GIVEN EXERCISE →
Reproduce every row below, requests included, but scale each coordinate in the answers by 0.95 and round to whole numbers, with halves rounded up. Leave the pictures out.

--- start ---

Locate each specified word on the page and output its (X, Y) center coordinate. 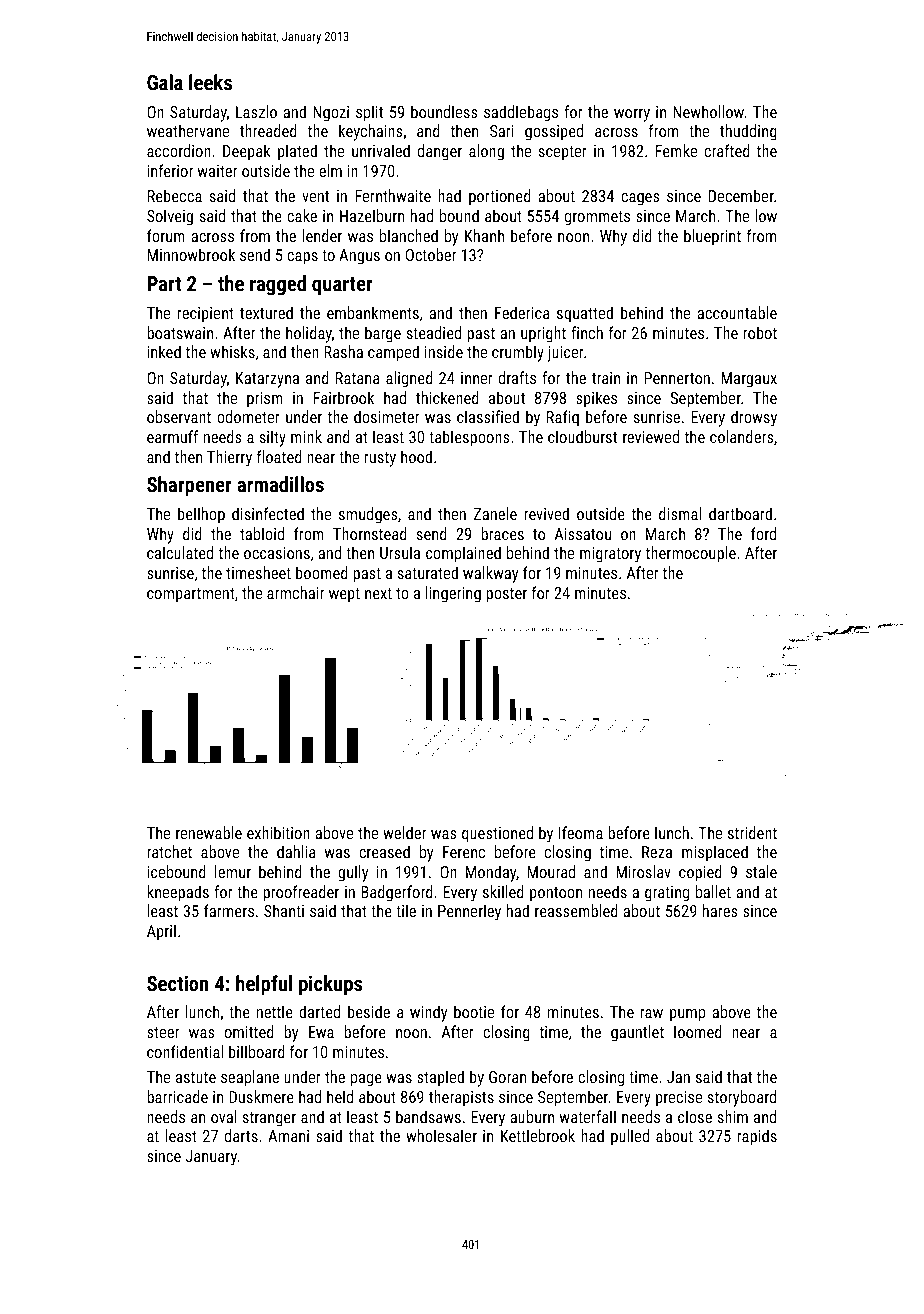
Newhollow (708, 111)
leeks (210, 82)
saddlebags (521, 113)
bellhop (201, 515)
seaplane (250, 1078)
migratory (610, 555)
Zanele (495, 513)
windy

--- end ---

RESULT OF THE TASK →
Locate each specified word on the page and output its (X, Y) center coordinate. 
Newhollow (673, 105)
leeks (200, 78)
saddlebags (495, 107)
bellhop (191, 489)
seaplane (238, 1024)
migratory (580, 527)
Zanele (470, 487)
windy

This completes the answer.